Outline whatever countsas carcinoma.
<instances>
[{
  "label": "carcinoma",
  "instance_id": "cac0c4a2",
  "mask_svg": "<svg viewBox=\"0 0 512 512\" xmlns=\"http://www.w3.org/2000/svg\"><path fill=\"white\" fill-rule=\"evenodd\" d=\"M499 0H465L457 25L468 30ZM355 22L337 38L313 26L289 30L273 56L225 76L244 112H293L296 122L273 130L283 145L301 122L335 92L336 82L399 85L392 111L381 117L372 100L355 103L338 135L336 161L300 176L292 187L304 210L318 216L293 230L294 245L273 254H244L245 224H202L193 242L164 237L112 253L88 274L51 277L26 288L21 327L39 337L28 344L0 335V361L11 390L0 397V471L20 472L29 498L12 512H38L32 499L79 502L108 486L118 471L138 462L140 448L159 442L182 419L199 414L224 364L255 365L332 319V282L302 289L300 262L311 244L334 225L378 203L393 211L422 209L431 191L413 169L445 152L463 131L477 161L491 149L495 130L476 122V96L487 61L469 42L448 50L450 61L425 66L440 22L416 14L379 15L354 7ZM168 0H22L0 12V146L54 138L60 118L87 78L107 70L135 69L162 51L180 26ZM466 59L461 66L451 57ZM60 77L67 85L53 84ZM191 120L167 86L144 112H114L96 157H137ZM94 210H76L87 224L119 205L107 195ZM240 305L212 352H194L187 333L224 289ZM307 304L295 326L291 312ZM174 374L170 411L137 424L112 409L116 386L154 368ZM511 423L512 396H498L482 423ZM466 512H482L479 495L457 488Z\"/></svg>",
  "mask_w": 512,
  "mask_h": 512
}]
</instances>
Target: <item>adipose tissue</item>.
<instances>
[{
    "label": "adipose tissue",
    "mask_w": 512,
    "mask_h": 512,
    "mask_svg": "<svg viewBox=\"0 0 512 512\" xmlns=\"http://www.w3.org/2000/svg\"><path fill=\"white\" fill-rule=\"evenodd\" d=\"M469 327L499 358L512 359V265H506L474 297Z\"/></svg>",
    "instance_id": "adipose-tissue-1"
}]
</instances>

**PROBLEM DETAILS:**
Repeat the line that contains "Target: <item>adipose tissue</item>.", then every line after it until the records end, with nothing added.

**REPLY TO THE TASK:**
Target: <item>adipose tissue</item>.
<instances>
[{
    "label": "adipose tissue",
    "mask_w": 512,
    "mask_h": 512,
    "mask_svg": "<svg viewBox=\"0 0 512 512\" xmlns=\"http://www.w3.org/2000/svg\"><path fill=\"white\" fill-rule=\"evenodd\" d=\"M469 327L499 358L512 359V265H506L474 297Z\"/></svg>",
    "instance_id": "adipose-tissue-1"
}]
</instances>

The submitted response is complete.